▶ [Required action]: Which lines have the string "yellow"? Copy all of them from the entries below.

▶ [Data for this exercise]:
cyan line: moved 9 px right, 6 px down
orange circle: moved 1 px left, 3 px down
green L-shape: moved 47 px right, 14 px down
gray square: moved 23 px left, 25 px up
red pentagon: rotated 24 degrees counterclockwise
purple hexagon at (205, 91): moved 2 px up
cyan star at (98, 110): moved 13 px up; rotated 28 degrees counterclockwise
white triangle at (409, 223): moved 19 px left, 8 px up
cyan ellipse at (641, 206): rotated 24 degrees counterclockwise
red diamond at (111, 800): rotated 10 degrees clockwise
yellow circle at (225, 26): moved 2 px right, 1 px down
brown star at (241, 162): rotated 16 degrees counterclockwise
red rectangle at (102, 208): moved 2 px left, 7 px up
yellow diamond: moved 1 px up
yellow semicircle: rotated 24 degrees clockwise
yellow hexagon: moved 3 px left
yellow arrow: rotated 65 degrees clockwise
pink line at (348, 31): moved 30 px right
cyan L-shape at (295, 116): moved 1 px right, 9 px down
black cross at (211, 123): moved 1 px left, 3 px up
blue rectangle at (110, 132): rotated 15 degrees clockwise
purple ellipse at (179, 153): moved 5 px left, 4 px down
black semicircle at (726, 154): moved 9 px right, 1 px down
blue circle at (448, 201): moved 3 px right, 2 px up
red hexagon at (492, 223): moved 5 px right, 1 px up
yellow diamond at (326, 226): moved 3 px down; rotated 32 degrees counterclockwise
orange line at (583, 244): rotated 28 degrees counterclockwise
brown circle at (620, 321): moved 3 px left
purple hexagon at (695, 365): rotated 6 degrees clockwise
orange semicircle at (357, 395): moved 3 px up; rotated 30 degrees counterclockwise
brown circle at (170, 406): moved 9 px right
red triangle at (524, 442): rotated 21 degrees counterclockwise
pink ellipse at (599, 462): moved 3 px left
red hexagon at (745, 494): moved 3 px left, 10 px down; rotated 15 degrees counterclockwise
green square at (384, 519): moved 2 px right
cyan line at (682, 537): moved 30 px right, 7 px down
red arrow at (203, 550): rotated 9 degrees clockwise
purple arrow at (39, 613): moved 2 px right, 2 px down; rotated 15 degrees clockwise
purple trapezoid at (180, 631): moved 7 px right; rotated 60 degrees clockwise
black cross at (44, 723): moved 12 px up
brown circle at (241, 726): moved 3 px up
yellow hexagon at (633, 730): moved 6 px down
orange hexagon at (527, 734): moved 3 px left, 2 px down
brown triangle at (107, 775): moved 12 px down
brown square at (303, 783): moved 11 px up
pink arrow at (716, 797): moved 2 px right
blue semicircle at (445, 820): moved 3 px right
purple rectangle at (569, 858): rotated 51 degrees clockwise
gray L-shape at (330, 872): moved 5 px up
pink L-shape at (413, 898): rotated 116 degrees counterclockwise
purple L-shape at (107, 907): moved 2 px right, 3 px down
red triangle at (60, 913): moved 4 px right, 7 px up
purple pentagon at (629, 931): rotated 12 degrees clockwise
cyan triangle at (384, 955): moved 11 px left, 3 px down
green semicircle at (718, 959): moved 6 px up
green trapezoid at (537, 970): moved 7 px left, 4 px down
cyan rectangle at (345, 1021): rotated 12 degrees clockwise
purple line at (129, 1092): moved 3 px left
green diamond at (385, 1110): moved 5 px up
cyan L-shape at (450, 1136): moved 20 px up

▶ [Answer box]:
yellow circle at (225, 26): moved 2 px right, 1 px down
yellow diamond: moved 1 px up
yellow semicircle: rotated 24 degrees clockwise
yellow hexagon: moved 3 px left
yellow arrow: rotated 65 degrees clockwise
yellow diamond at (326, 226): moved 3 px down; rotated 32 degrees counterclockwise
yellow hexagon at (633, 730): moved 6 px down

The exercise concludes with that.